What the task requires: Please copy out the lines in the entries that contain "degrees".

>>>

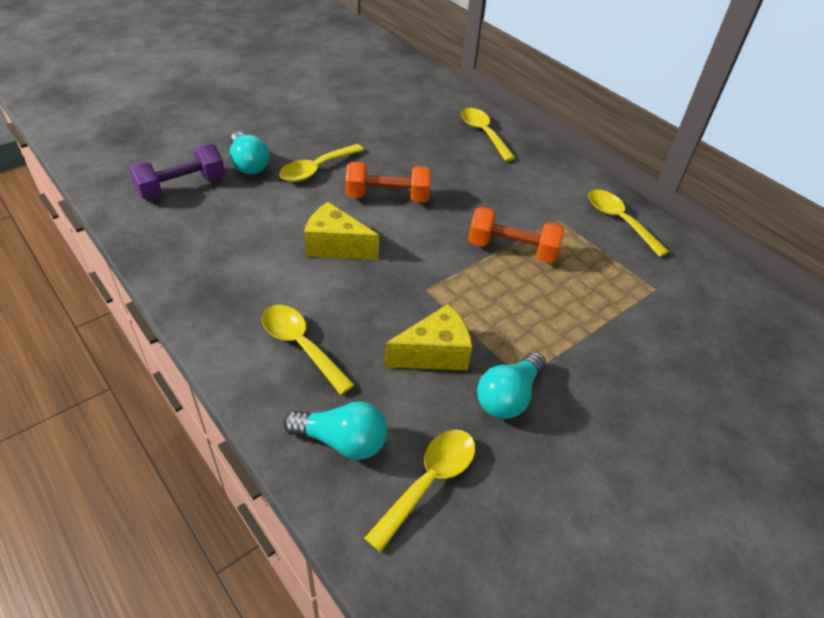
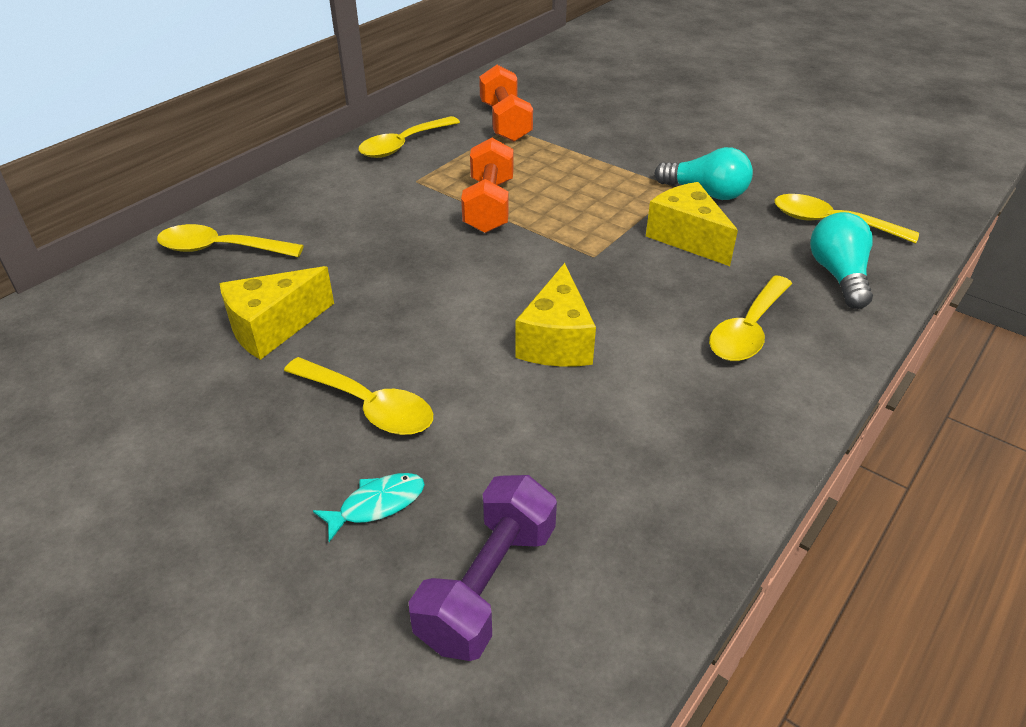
camera: 100 degrees left, 5 degrees down
(182, 187) = (488, 585): purple dumbbell -> purple dumbbell turned 75 degrees clockwise
(248, 164) = (377, 505): turquoise light bulb -> turquoise fish
(387, 197) = (420, 314): orange dumbbell -> orange dumbbell (505, 122)
(397, 146) = (273, 328): none -> yellow cheese
(483, 133) = (220, 249): yellow spoon -> yellow spoon turned 45 degrees clockwise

<<<

Exercise answer:
camera: 100 degrees left, 5 degrees down
(182, 187) = (488, 585): purple dumbbell -> purple dumbbell turned 75 degrees clockwise
(483, 133) = (220, 249): yellow spoon -> yellow spoon turned 45 degrees clockwise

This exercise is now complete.